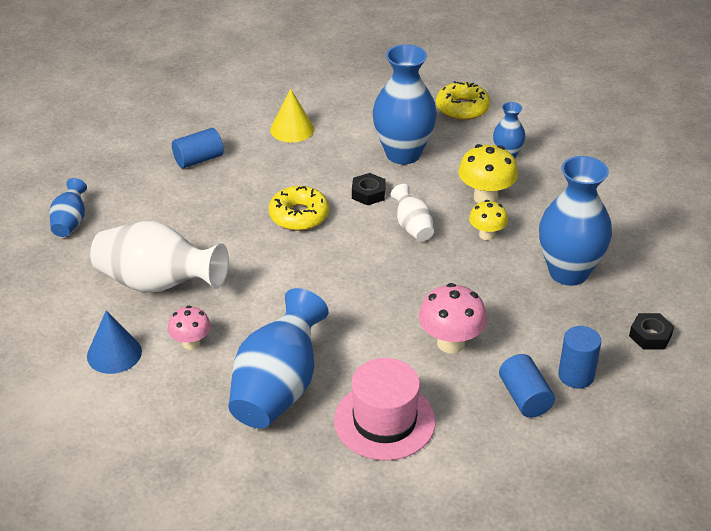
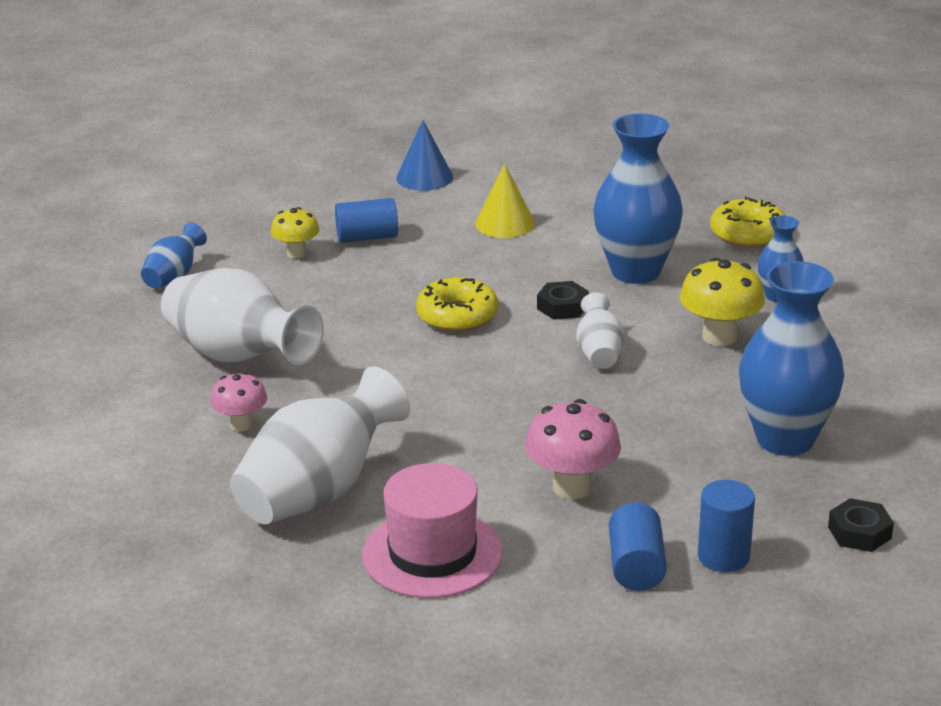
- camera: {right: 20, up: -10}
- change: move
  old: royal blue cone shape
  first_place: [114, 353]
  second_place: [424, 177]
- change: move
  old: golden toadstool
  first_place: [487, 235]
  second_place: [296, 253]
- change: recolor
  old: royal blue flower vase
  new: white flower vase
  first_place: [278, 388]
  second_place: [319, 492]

= = = =

Leave every image out, and retype the material exactly.

**Answer to this exercise**
- camera: {right: 20, up: -10}
- change: move
  old: royal blue cone shape
  first_place: [114, 353]
  second_place: [424, 177]
- change: move
  old: golden toadstool
  first_place: [487, 235]
  second_place: [296, 253]
- change: recolor
  old: royal blue flower vase
  new: white flower vase
  first_place: [278, 388]
  second_place: [319, 492]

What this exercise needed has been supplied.